• _PROBLEM TO SOLVE_
Every entry is to be transcribed as it stands. Images stay out.

• _TASK INPUT_

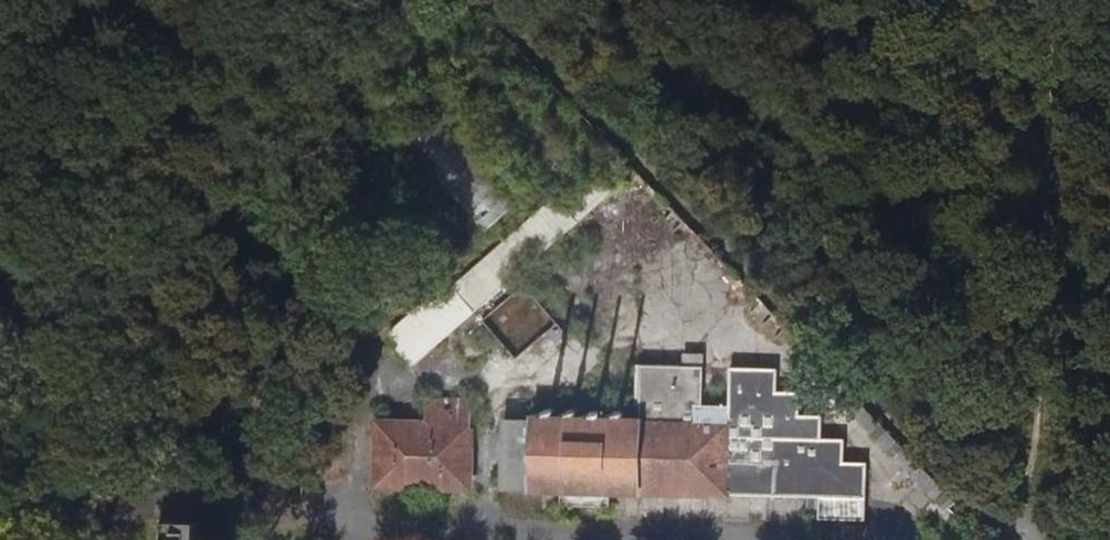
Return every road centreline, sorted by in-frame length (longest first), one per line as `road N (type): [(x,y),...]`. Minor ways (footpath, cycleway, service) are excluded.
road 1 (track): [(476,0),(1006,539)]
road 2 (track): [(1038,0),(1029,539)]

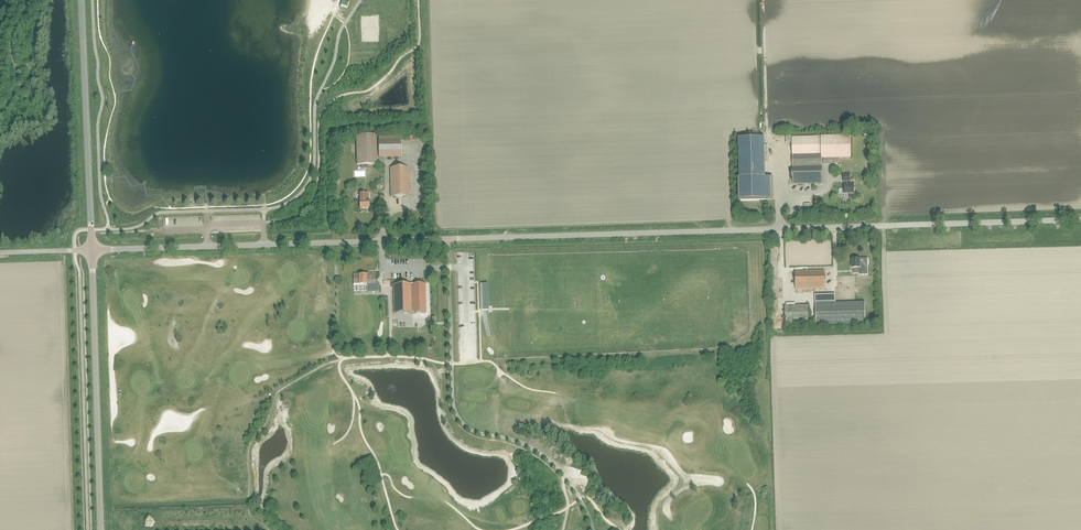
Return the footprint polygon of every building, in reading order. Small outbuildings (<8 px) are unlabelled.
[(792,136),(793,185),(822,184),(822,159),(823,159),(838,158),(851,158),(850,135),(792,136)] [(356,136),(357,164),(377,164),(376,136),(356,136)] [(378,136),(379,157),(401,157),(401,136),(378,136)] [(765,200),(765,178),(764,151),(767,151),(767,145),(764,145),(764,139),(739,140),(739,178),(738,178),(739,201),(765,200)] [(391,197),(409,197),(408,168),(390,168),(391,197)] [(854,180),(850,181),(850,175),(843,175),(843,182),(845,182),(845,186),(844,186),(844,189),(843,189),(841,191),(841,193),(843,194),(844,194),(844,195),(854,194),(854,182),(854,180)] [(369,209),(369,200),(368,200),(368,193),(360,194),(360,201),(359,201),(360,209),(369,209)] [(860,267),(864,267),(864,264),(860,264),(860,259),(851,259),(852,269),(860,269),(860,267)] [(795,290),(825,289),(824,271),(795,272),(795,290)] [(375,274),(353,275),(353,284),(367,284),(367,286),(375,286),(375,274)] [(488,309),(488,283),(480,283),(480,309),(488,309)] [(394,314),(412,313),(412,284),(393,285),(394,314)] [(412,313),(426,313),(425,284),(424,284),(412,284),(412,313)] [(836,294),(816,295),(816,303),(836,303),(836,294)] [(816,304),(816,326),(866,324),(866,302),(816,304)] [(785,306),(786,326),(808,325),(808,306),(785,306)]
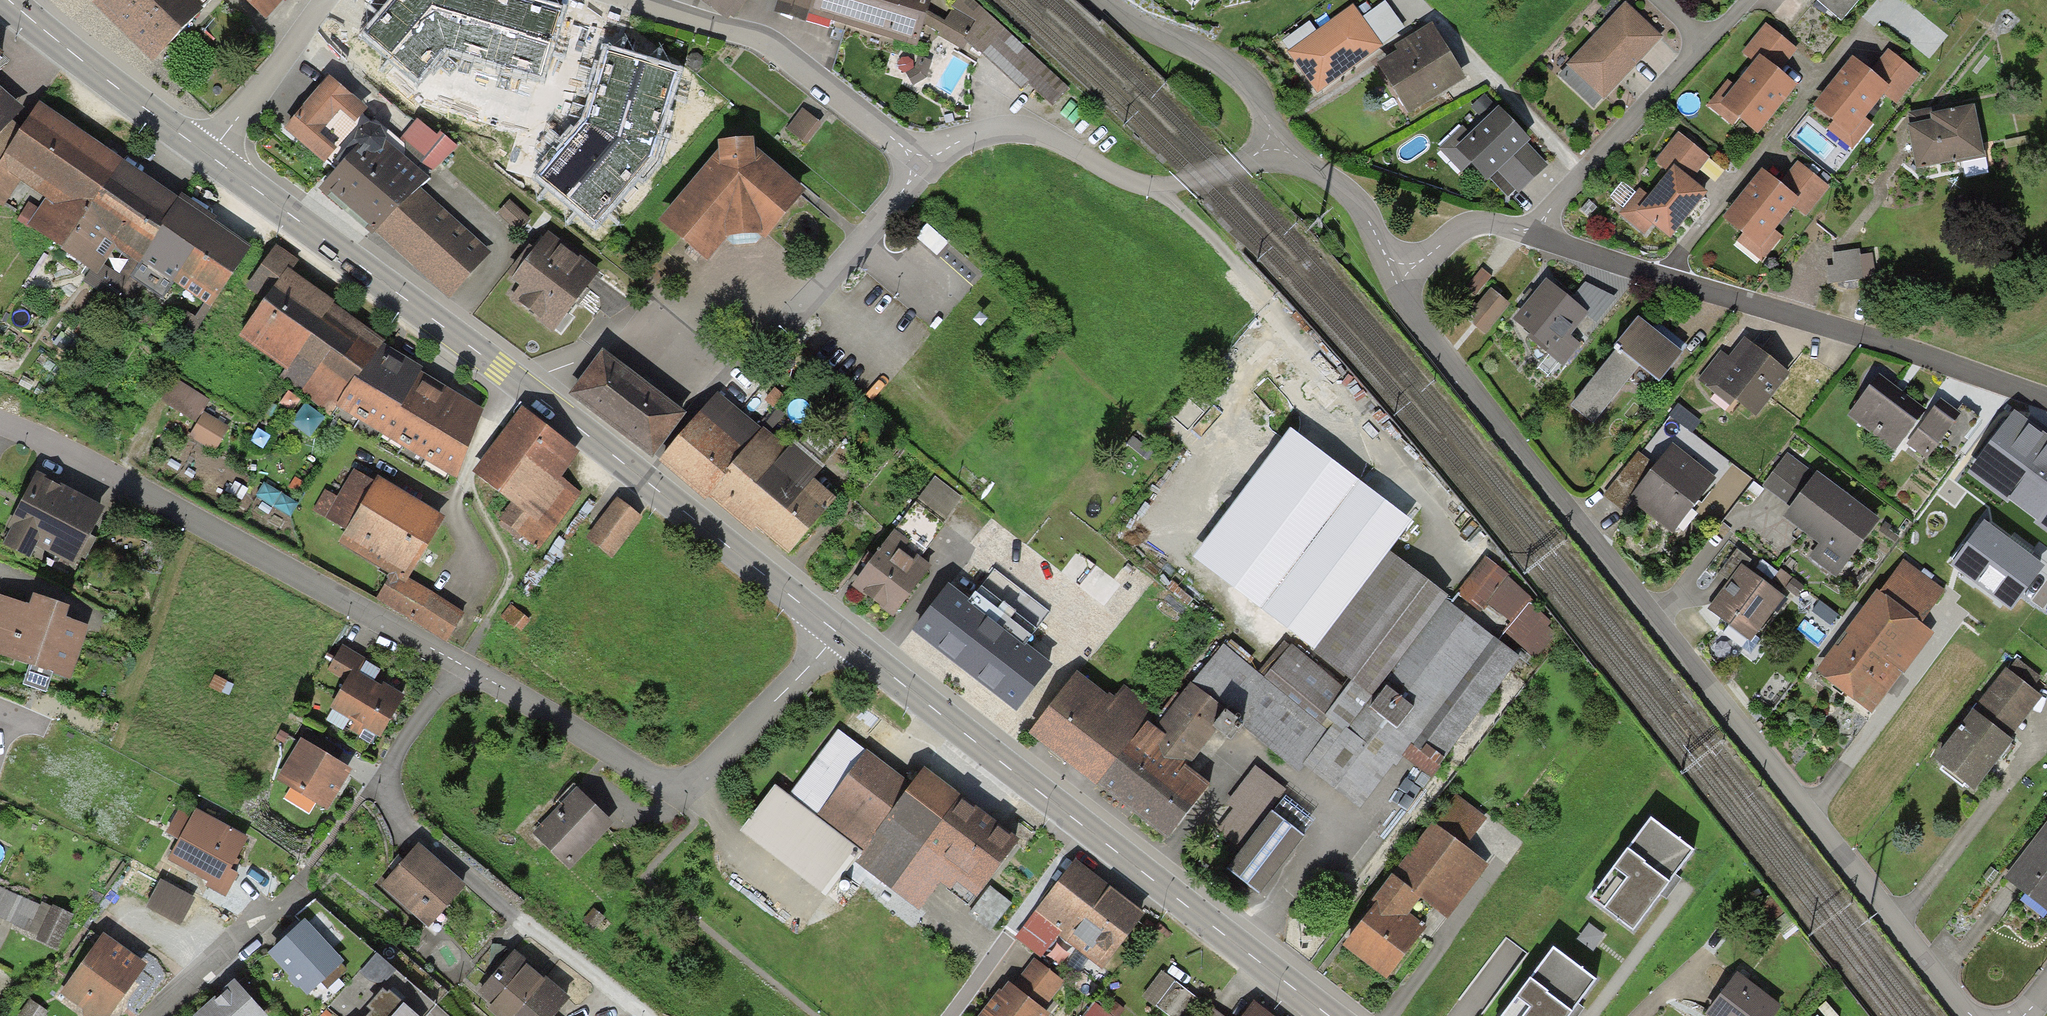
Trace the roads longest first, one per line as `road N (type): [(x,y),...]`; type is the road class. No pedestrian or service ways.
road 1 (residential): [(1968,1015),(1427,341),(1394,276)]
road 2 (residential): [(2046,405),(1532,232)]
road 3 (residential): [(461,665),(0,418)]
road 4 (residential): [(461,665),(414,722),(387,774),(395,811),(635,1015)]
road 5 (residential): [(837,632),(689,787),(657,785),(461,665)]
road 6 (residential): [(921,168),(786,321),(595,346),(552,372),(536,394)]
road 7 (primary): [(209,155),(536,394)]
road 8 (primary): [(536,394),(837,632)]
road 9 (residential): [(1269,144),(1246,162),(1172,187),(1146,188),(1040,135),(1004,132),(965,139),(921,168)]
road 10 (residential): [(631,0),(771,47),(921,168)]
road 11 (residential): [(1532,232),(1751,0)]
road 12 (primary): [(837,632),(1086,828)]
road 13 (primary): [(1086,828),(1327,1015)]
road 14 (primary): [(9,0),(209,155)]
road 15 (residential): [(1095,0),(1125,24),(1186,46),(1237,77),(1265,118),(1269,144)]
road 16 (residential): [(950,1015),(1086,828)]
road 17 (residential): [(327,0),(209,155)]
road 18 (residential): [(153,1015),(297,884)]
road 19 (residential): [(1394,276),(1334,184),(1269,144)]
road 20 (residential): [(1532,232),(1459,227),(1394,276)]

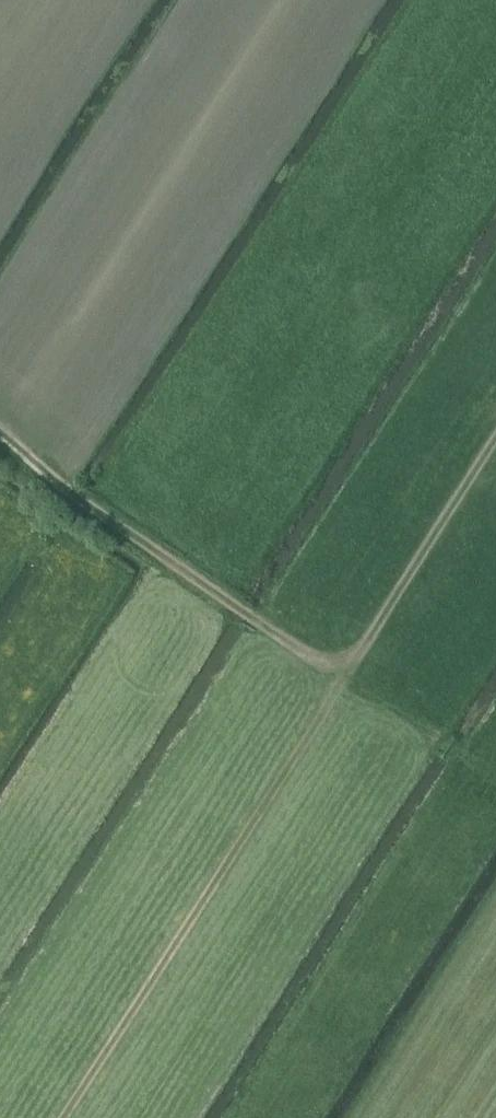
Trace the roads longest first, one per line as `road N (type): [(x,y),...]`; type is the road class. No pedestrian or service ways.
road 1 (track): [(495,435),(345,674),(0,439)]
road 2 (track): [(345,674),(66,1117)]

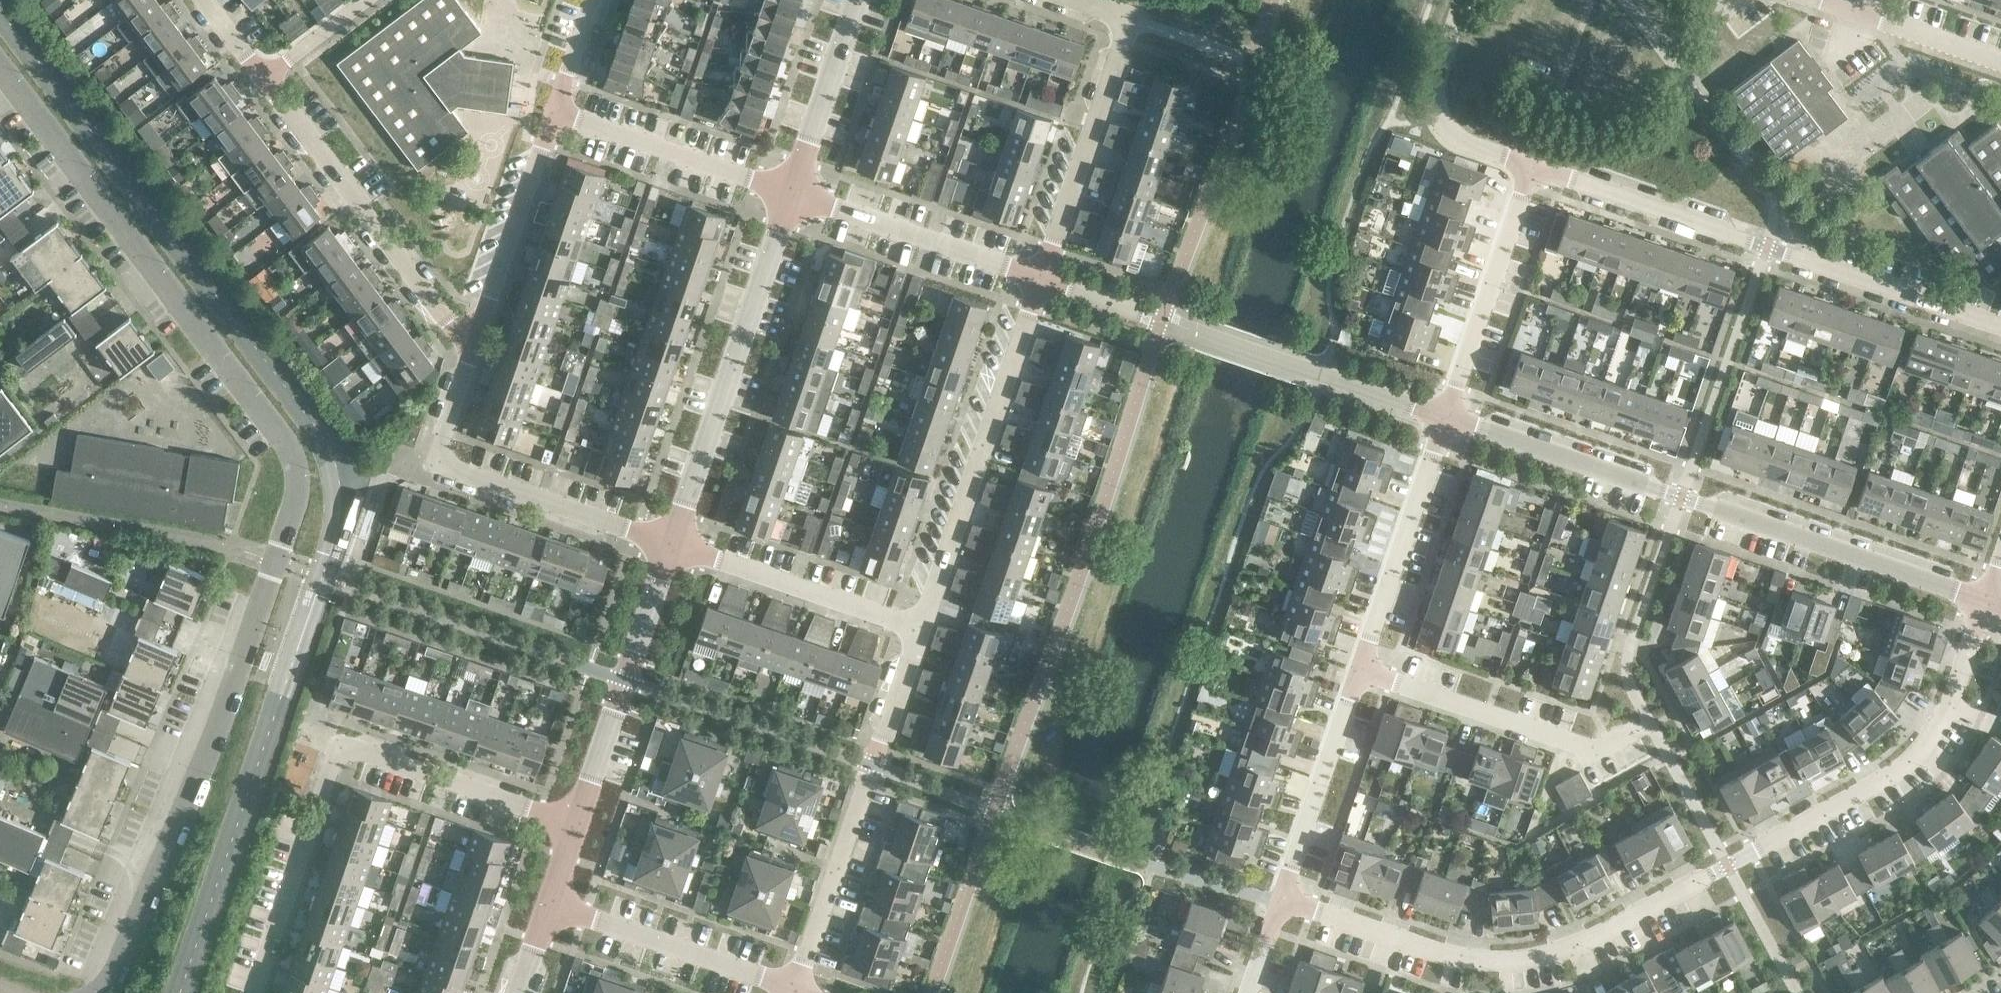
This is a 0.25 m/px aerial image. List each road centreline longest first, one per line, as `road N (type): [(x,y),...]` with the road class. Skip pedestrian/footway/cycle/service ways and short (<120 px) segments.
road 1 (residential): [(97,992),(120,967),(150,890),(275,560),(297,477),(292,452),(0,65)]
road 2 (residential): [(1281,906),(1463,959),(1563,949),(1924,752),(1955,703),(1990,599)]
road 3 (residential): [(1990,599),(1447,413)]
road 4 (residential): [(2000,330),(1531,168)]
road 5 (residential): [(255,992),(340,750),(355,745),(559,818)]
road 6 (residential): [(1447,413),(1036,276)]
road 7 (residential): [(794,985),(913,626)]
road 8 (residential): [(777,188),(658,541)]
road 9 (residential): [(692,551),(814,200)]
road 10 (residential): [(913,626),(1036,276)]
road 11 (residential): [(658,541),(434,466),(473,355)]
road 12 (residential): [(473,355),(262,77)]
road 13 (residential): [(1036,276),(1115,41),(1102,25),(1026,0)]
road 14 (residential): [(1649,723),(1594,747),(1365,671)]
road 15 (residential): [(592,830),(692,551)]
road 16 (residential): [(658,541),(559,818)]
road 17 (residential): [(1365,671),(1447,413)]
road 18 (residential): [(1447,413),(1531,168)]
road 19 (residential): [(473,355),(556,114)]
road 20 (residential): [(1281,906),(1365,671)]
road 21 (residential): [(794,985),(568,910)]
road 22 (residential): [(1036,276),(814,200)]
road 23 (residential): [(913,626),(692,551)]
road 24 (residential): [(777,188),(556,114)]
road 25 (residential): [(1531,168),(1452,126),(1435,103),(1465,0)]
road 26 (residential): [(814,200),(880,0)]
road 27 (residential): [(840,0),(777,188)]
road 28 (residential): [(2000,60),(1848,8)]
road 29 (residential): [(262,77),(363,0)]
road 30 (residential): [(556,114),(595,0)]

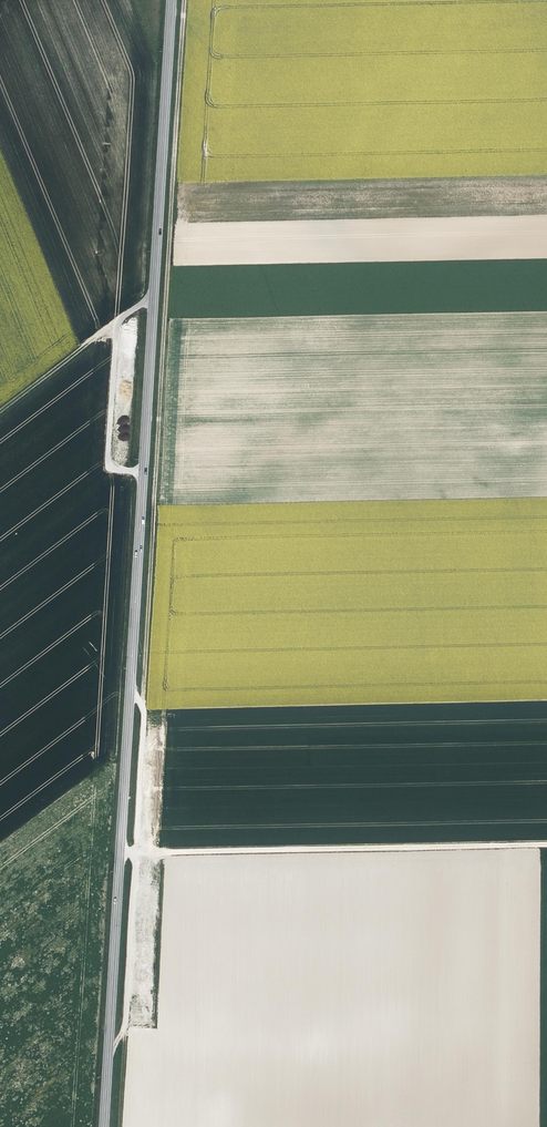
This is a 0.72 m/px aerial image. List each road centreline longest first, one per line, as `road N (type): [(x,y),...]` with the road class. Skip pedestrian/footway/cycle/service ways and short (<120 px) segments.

• _ANSWER BOX_
Return every road centreline, sorted by in-frame length (longest first), one per line as `road N (type): [(x,y),...]`. Minor ways (footpath, cycleway, service) are excluded.
road 1 (track): [(476,0),(1006,539)]
road 2 (track): [(1038,0),(1029,539)]

Return the footprint polygon of every building, in reading order. Small outbuildings (<8 px) are unlabelled.
[(792,136),(793,185),(822,184),(822,159),(823,159),(838,158),(851,158),(850,135),(792,136)] [(356,136),(357,164),(377,164),(376,136),(356,136)] [(378,136),(379,157),(401,157),(401,136),(378,136)] [(765,200),(765,178),(764,151),(767,151),(767,145),(764,145),(764,139),(739,140),(739,178),(738,178),(739,201),(765,200)] [(391,197),(409,197),(408,168),(390,168),(391,197)] [(854,180),(850,181),(850,175),(843,175),(843,182),(845,182),(845,186),(844,186),(844,189),(843,189),(841,191),(841,193),(843,194),(844,194),(844,195),(854,194),(854,182),(854,180)] [(369,209),(369,200),(368,200),(368,193),(360,194),(360,201),(359,201),(360,209),(369,209)] [(860,267),(864,267),(864,264),(860,264),(860,259),(851,259),(852,269),(860,269),(860,267)] [(795,290),(825,289),(824,271),(795,272),(795,290)] [(375,274),(353,275),(353,284),(367,284),(367,286),(375,286),(375,274)] [(488,309),(488,283),(480,283),(480,309),(488,309)] [(394,314),(412,313),(412,284),(393,285),(394,314)] [(412,313),(426,313),(425,284),(424,284),(412,284),(412,313)] [(836,294),(816,295),(816,303),(836,303),(836,294)] [(816,304),(816,326),(866,324),(866,302),(816,304)] [(785,306),(786,326),(808,325),(808,306),(785,306)]
Trace the roads longest first, one per line as `road N (type): [(x,y),...]`; type is the road class. No pedestrian or service ways.
road 1 (residential): [(1968,1015),(1427,341),(1394,276)]
road 2 (residential): [(2046,405),(1532,232)]
road 3 (residential): [(461,665),(0,418)]
road 4 (residential): [(461,665),(414,722),(387,774),(395,811),(635,1015)]
road 5 (residential): [(837,632),(689,787),(657,785),(461,665)]
road 6 (residential): [(921,168),(786,321),(595,346),(552,372),(536,394)]
road 7 (primary): [(209,155),(536,394)]
road 8 (primary): [(536,394),(837,632)]
road 9 (residential): [(1269,144),(1246,162),(1172,187),(1146,188),(1040,135),(1004,132),(965,139),(921,168)]
road 10 (residential): [(631,0),(771,47),(921,168)]
road 11 (residential): [(1532,232),(1751,0)]
road 12 (primary): [(837,632),(1086,828)]
road 13 (primary): [(1086,828),(1327,1015)]
road 14 (primary): [(9,0),(209,155)]
road 15 (residential): [(1095,0),(1125,24),(1186,46),(1237,77),(1265,118),(1269,144)]
road 16 (residential): [(950,1015),(1086,828)]
road 17 (residential): [(327,0),(209,155)]
road 18 (residential): [(153,1015),(297,884)]
road 19 (residential): [(1394,276),(1334,184),(1269,144)]
road 20 (residential): [(1532,232),(1459,227),(1394,276)]

Trace the roads longest first, one per line as `road N (type): [(x,y),...]`; type is the road class. No pedestrian or service ways.
road 1 (track): [(495,435),(345,674),(0,439)]
road 2 (track): [(345,674),(66,1117)]

This is a 0.25 m/px aerial image. List each road centreline longest first, one per line, as `road N (type): [(x,y),...]` with the road class. Skip pedestrian/footway/cycle/service ways and short (<120 px) segments.
road 1 (residential): [(97,992),(120,967),(150,890),(275,560),(297,477),(292,452),(0,65)]
road 2 (residential): [(1281,906),(1463,959),(1563,949),(1924,752),(1955,703),(1990,599)]
road 3 (residential): [(1990,599),(1447,413)]
road 4 (residential): [(2000,330),(1531,168)]
road 5 (residential): [(255,992),(340,750),(355,745),(559,818)]
road 6 (residential): [(1447,413),(1036,276)]
road 7 (residential): [(794,985),(913,626)]
road 8 (residential): [(777,188),(658,541)]
road 9 (residential): [(692,551),(814,200)]
road 10 (residential): [(913,626),(1036,276)]
road 11 (residential): [(658,541),(434,466),(473,355)]
road 12 (residential): [(473,355),(262,77)]
road 13 (residential): [(1036,276),(1115,41),(1102,25),(1026,0)]
road 14 (residential): [(1649,723),(1594,747),(1365,671)]
road 15 (residential): [(592,830),(692,551)]
road 16 (residential): [(658,541),(559,818)]
road 17 (residential): [(1365,671),(1447,413)]
road 18 (residential): [(1447,413),(1531,168)]
road 19 (residential): [(473,355),(556,114)]
road 20 (residential): [(1281,906),(1365,671)]
road 21 (residential): [(794,985),(568,910)]
road 22 (residential): [(1036,276),(814,200)]
road 23 (residential): [(913,626),(692,551)]
road 24 (residential): [(777,188),(556,114)]
road 25 (residential): [(1531,168),(1452,126),(1435,103),(1465,0)]
road 26 (residential): [(814,200),(880,0)]
road 27 (residential): [(840,0),(777,188)]
road 28 (residential): [(2000,60),(1848,8)]
road 29 (residential): [(262,77),(363,0)]
road 30 (residential): [(556,114),(595,0)]

This is a 0.72 m/px aerial image. List each road centreline longest first, one per line, as `road N (type): [(x,y),...]` with the road class. Skip pedestrian/footway/cycle/service ways and short (<120 px) segments.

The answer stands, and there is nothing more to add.